▸ **Your goal**: Hunt through the lines below for the string "czerwony" and copy each one that has it.

-*-

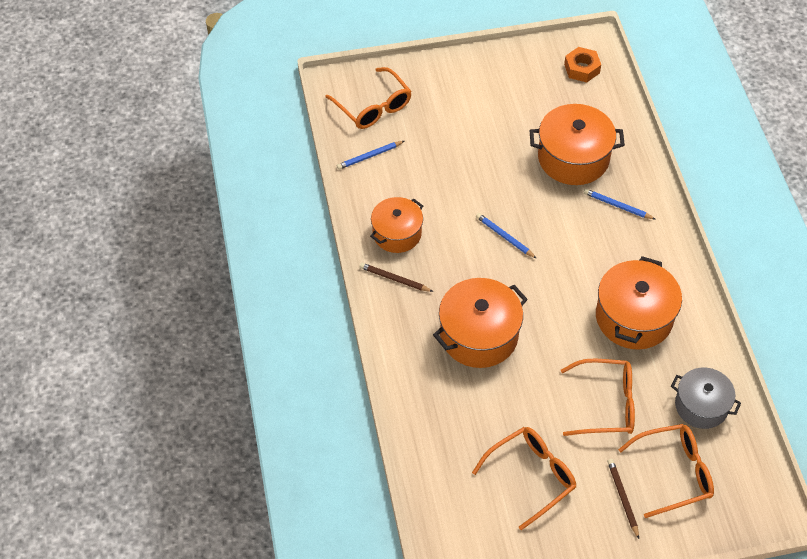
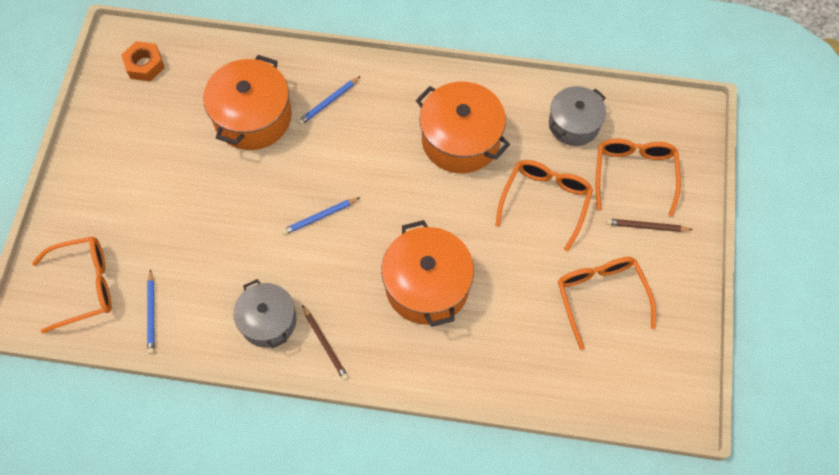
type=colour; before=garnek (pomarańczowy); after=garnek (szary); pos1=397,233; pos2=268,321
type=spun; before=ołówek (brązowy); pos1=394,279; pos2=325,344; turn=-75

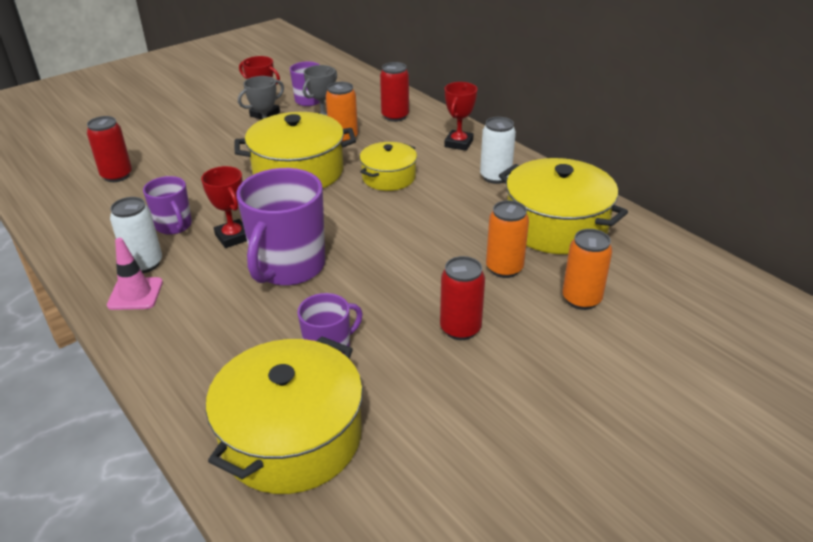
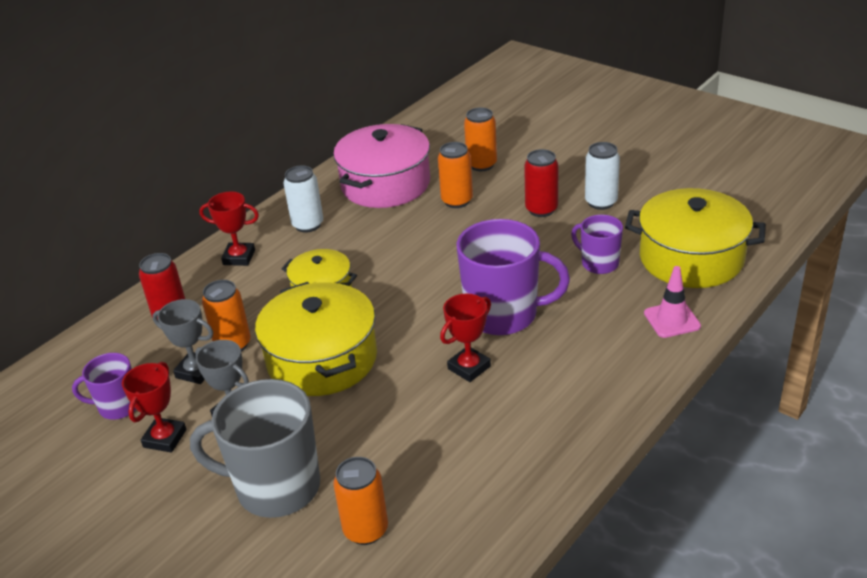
type=missing; before=kubek (fioletowy); pos1=174,226
type=appeared; after=kubek (szary); pos2=276,487
type=relocated; before=pachołek (różowy); pos1=135,294; pos2=672,320
type=relocated; before=puszka (biały); pos1=144,264; pos2=601,202
type=colour; before=puszka (czerwony); after=puszka (pomarańczowy); pos1=117,175; pos2=366,530
type=colour; before=garnek (żółty); after=garnek (różowy); pos1=556,226; pos2=385,184

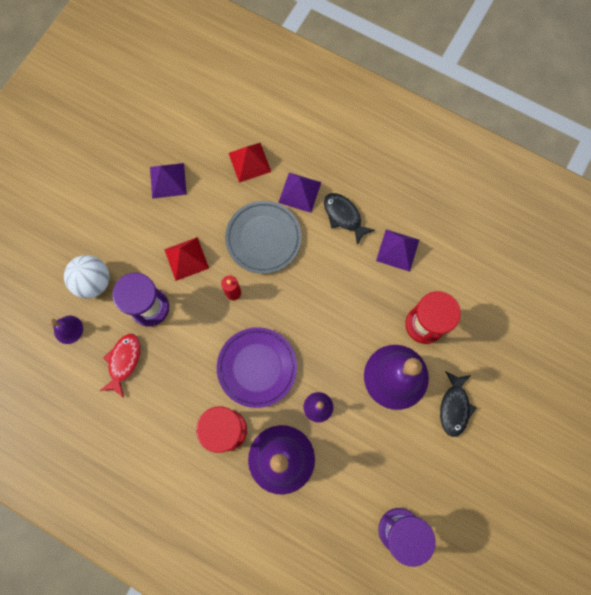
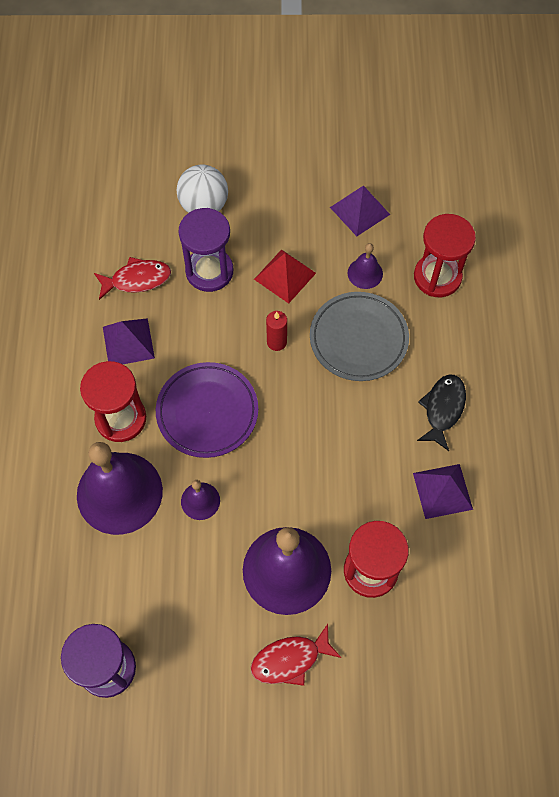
type=relocated; before=dzwonek (fioletowy); pos1=68,329; pos2=365,273
type=relocated; before=piramida (fioletowy); pos1=299,192; pos2=128,342
type=exchanged; before=piramida (czerwony); after=klepsydra (czerwony); pos1=249,162; pos2=437,277
type=colour; before=ryba (czarny); after=ryba (czerwony); pos1=454,407; pos2=290,659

-*-

▸ **Written answer**:
type=colour; before=puszka (czerwony); after=puszka (pomarańczowy); pos1=117,175; pos2=366,530
type=exchanged; before=piramida (czerwony); after=klepsydra (czerwony); pos1=249,162; pos2=437,277
type=colour; before=ryba (czarny); after=ryba (czerwony); pos1=454,407; pos2=290,659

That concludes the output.